> _What the exercise asks_
Copy each line of the data beneath in which the word "none" appears.

○ ○ ○ ○ ○ ○ ○

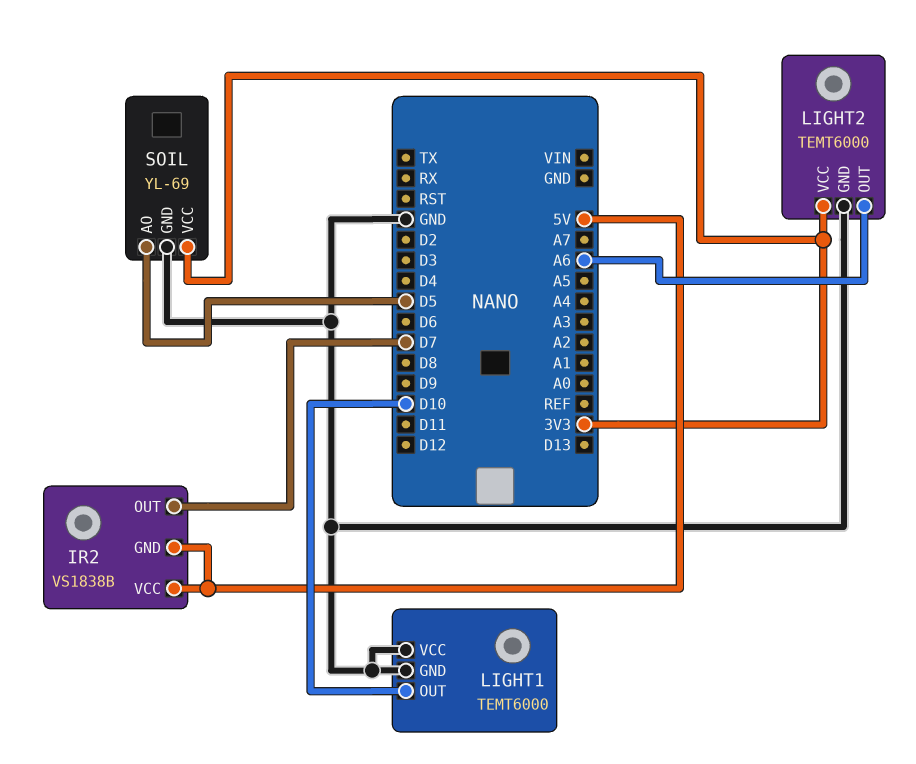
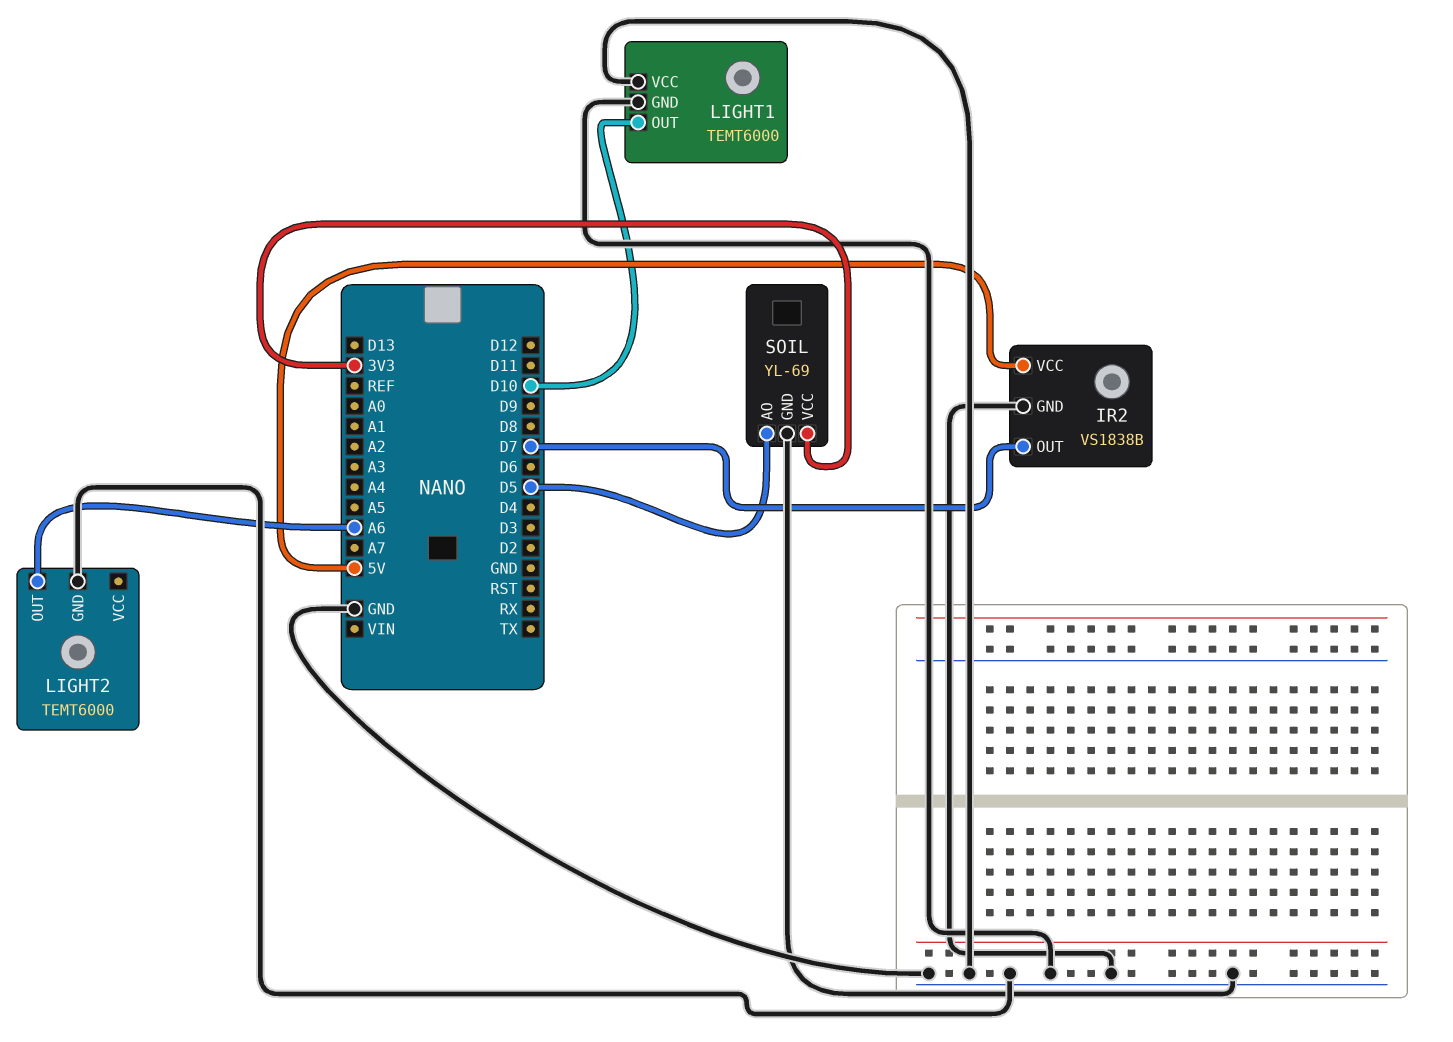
IR2 pin GND: 5V -> GND
LIGHT2 pin VCC: 3V3 -> none

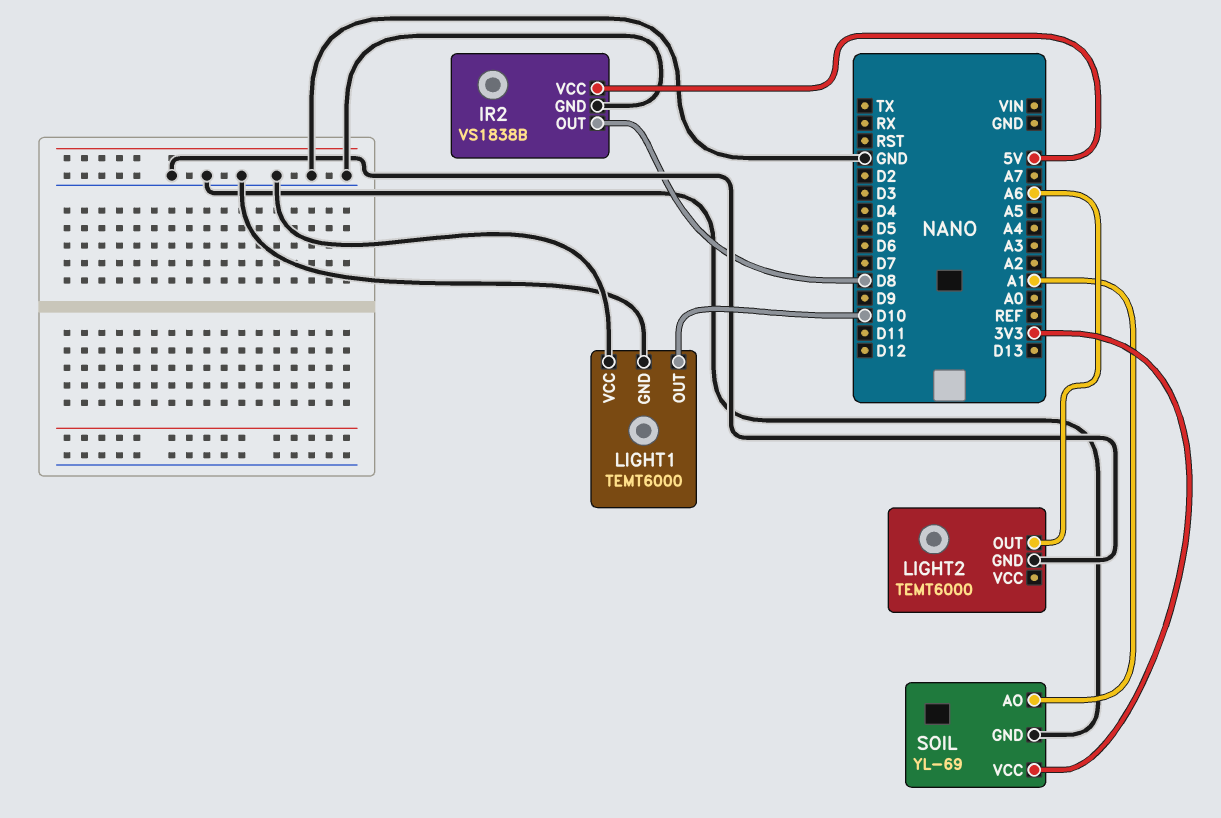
IR2 pin OUT: D7 -> D8
SOIL pin AO: D5 -> A1

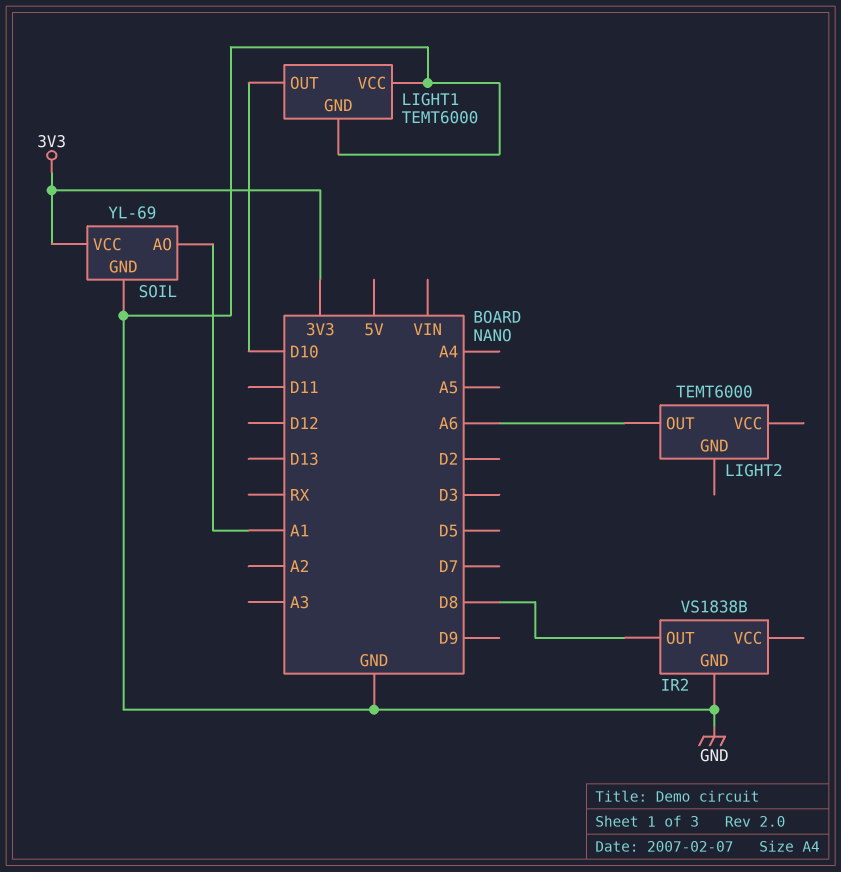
IR2 pin VCC: 5V -> none
LIGHT2 pin GND: GND -> none

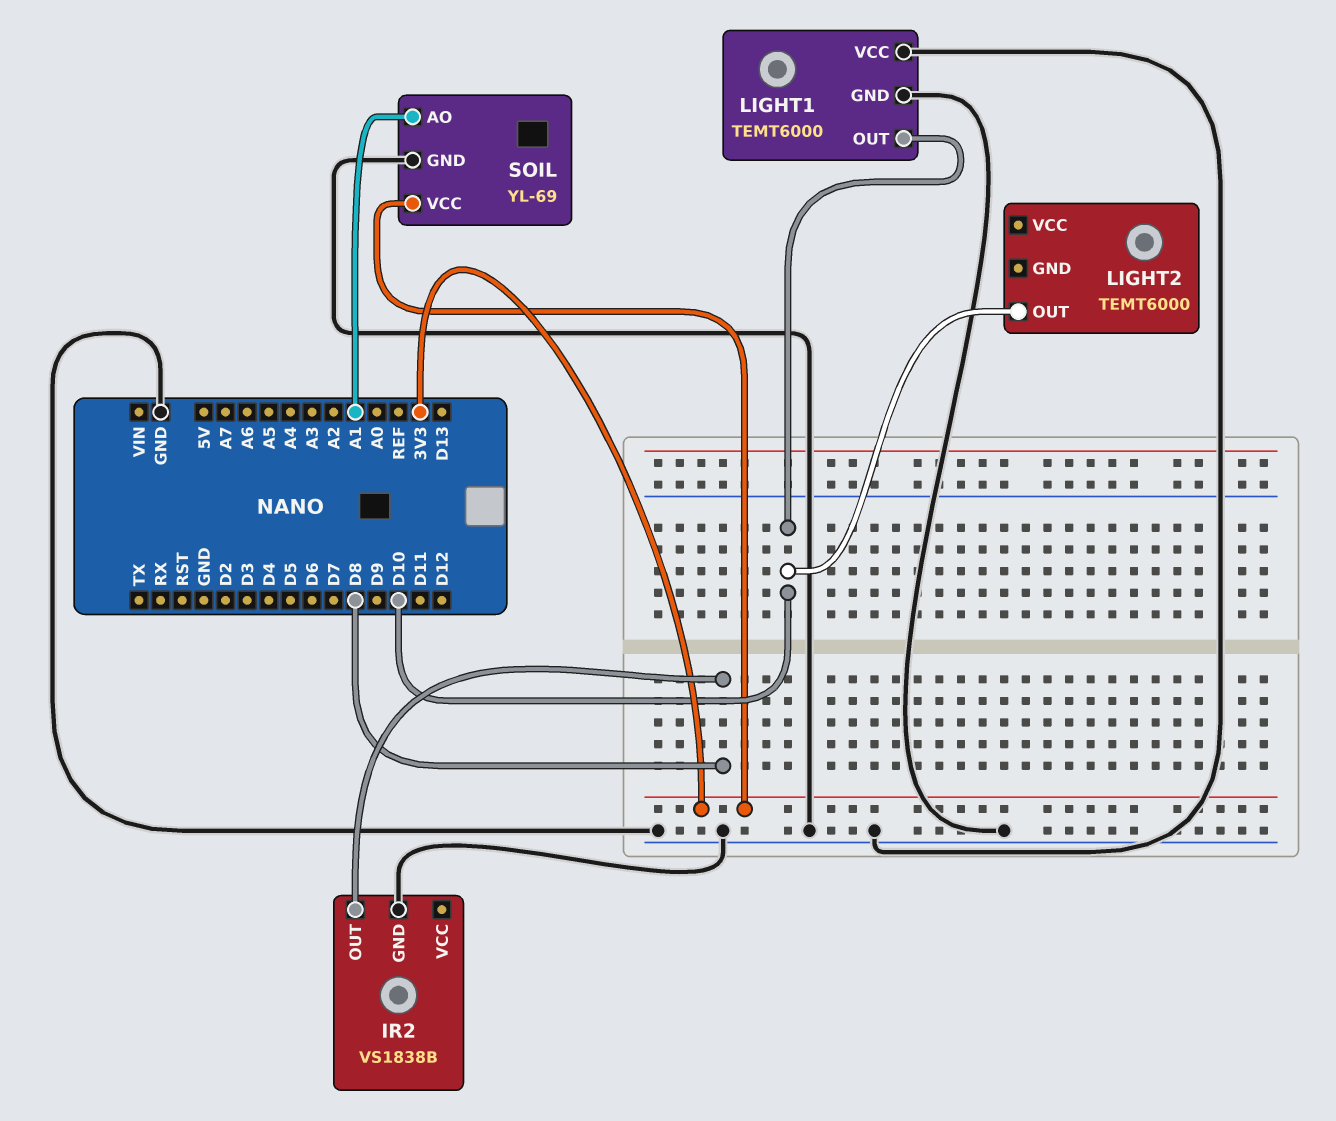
LIGHT2 pin OUT: A6 -> D10

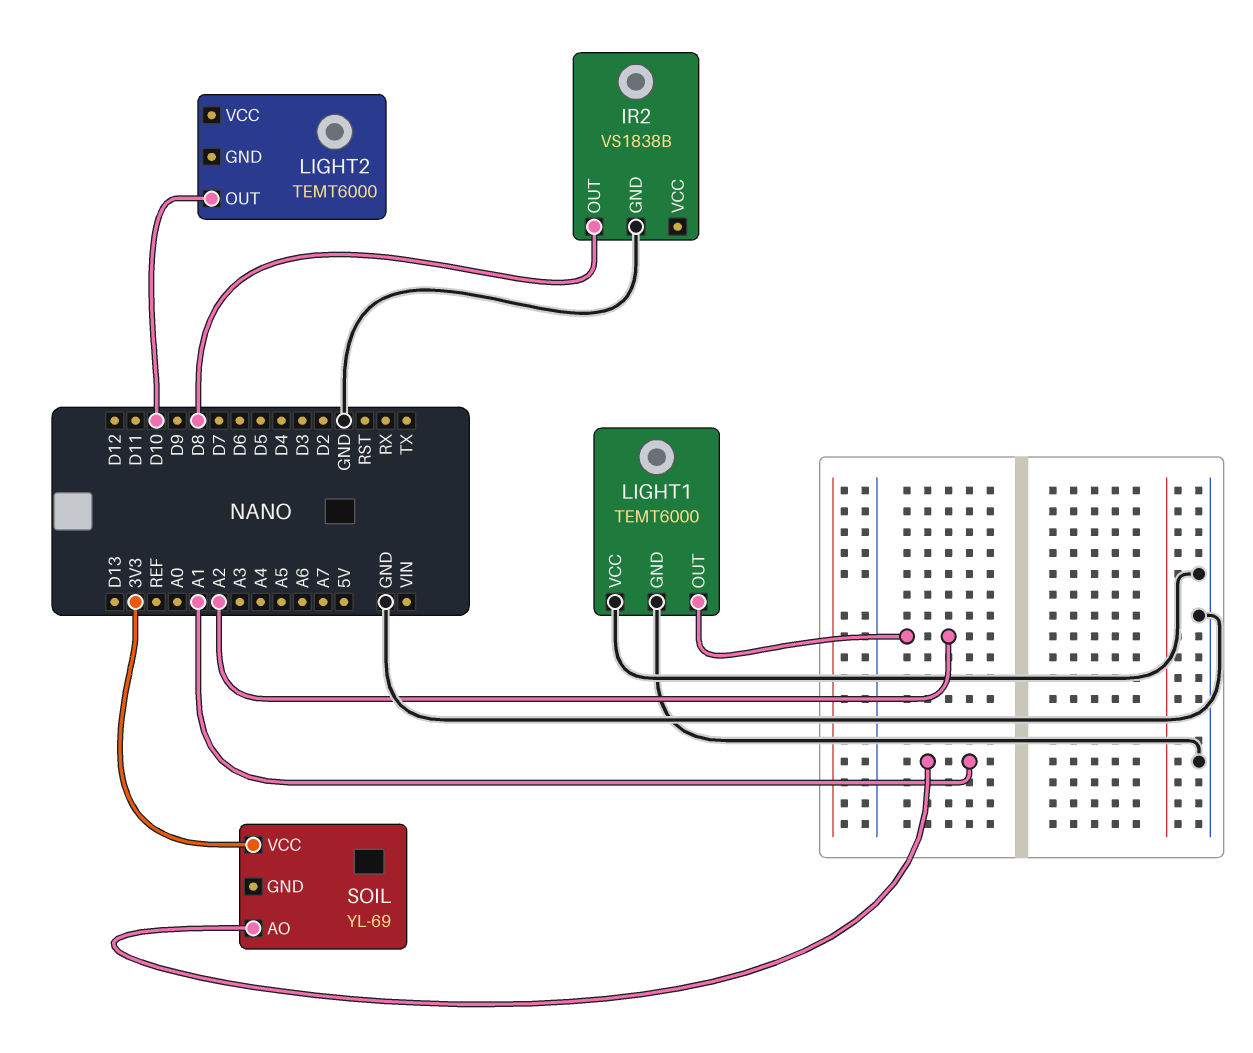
LIGHT1 pin OUT: D10 -> A2
SOIL pin GND: GND -> none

○ ○ ○ ○ ○ ○ ○

> _Written response_
LIGHT2 pin VCC: 3V3 -> none
IR2 pin VCC: 5V -> none
LIGHT2 pin GND: GND -> none
SOIL pin GND: GND -> none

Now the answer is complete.